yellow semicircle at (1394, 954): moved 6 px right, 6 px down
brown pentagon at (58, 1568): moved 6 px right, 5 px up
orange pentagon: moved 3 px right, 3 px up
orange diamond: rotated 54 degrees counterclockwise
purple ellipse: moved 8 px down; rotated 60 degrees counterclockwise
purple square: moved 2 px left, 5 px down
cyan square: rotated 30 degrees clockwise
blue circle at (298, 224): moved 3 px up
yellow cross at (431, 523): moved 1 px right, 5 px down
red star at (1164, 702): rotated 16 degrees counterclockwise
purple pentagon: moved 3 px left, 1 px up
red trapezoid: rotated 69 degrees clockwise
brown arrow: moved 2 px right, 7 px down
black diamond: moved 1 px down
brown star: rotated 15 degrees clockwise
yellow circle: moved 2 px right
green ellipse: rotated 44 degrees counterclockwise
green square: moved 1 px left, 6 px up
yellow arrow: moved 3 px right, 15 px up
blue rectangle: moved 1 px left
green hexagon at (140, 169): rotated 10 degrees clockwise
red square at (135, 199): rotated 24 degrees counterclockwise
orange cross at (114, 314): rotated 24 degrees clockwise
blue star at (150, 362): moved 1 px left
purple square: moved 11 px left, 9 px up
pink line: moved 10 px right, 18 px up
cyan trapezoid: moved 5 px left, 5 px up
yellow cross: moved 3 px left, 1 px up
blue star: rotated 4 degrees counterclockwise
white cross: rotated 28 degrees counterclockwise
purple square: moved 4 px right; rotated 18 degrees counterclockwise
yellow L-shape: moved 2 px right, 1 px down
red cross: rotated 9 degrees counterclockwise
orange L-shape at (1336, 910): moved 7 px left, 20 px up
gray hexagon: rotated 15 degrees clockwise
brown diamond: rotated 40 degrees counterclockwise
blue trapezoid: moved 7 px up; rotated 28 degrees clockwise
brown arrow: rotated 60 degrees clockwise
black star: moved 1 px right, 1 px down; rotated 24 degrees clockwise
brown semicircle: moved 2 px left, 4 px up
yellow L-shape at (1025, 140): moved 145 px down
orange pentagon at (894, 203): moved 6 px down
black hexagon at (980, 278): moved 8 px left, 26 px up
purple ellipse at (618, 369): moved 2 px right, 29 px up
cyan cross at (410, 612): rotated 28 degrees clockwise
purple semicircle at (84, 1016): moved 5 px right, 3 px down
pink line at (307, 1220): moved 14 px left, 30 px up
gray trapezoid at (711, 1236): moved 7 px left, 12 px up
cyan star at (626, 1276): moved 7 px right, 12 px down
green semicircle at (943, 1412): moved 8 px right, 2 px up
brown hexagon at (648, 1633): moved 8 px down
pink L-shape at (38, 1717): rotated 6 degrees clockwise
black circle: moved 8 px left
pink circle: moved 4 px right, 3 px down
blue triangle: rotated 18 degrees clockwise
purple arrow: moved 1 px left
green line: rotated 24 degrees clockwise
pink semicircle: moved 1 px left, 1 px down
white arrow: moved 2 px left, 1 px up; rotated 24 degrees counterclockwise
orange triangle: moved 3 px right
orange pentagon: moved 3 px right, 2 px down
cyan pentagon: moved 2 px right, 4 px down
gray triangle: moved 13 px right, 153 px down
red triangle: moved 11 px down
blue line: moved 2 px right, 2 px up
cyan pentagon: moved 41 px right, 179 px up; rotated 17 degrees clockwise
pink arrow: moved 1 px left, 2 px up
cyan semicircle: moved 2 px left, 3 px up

++++++

**Problem**. Everything in the material should be repeated exactly as written.

**Result**.
yellow semicircle at (1394, 954): moved 6 px right, 6 px down
brown pentagon at (58, 1568): moved 6 px right, 5 px up
orange pentagon: moved 3 px right, 3 px up
orange diamond: rotated 54 degrees counterclockwise
purple ellipse: moved 8 px down; rotated 60 degrees counterclockwise
purple square: moved 2 px left, 5 px down
cyan square: rotated 30 degrees clockwise
blue circle at (298, 224): moved 3 px up
yellow cross at (431, 523): moved 1 px right, 5 px down
red star at (1164, 702): rotated 16 degrees counterclockwise
purple pentagon: moved 3 px left, 1 px up
red trapezoid: rotated 69 degrees clockwise
brown arrow: moved 2 px right, 7 px down
black diamond: moved 1 px down
brown star: rotated 15 degrees clockwise
yellow circle: moved 2 px right
green ellipse: rotated 44 degrees counterclockwise
green square: moved 1 px left, 6 px up
yellow arrow: moved 3 px right, 15 px up
blue rectangle: moved 1 px left
green hexagon at (140, 169): rotated 10 degrees clockwise
red square at (135, 199): rotated 24 degrees counterclockwise
orange cross at (114, 314): rotated 24 degrees clockwise
blue star at (150, 362): moved 1 px left
purple square: moved 11 px left, 9 px up
pink line: moved 10 px right, 18 px up
cyan trapezoid: moved 5 px left, 5 px up
yellow cross: moved 3 px left, 1 px up
blue star: rotated 4 degrees counterclockwise
white cross: rotated 28 degrees counterclockwise
purple square: moved 4 px right; rotated 18 degrees counterclockwise
yellow L-shape: moved 2 px right, 1 px down
red cross: rotated 9 degrees counterclockwise
orange L-shape at (1336, 910): moved 7 px left, 20 px up
gray hexagon: rotated 15 degrees clockwise
brown diamond: rotated 40 degrees counterclockwise
blue trapezoid: moved 7 px up; rotated 28 degrees clockwise
brown arrow: rotated 60 degrees clockwise
black star: moved 1 px right, 1 px down; rotated 24 degrees clockwise
brown semicircle: moved 2 px left, 4 px up
yellow L-shape at (1025, 140): moved 145 px down
orange pentagon at (894, 203): moved 6 px down
black hexagon at (980, 278): moved 8 px left, 26 px up
purple ellipse at (618, 369): moved 2 px right, 29 px up
cyan cross at (410, 612): rotated 28 degrees clockwise
purple semicircle at (84, 1016): moved 5 px right, 3 px down
pink line at (307, 1220): moved 14 px left, 30 px up
gray trapezoid at (711, 1236): moved 7 px left, 12 px up
cyan star at (626, 1276): moved 7 px right, 12 px down
green semicircle at (943, 1412): moved 8 px right, 2 px up
brown hexagon at (648, 1633): moved 8 px down
pink L-shape at (38, 1717): rotated 6 degrees clockwise
black circle: moved 8 px left
pink circle: moved 4 px right, 3 px down
blue triangle: rotated 18 degrees clockwise
purple arrow: moved 1 px left
green line: rotated 24 degrees clockwise
pink semicircle: moved 1 px left, 1 px down
white arrow: moved 2 px left, 1 px up; rotated 24 degrees counterclockwise
orange triangle: moved 3 px right
orange pentagon: moved 3 px right, 2 px down
cyan pentagon: moved 2 px right, 4 px down
gray triangle: moved 13 px right, 153 px down
red triangle: moved 11 px down
blue line: moved 2 px right, 2 px up
cyan pentagon: moved 41 px right, 179 px up; rotated 17 degrees clockwise
pink arrow: moved 1 px left, 2 px up
cyan semicircle: moved 2 px left, 3 px up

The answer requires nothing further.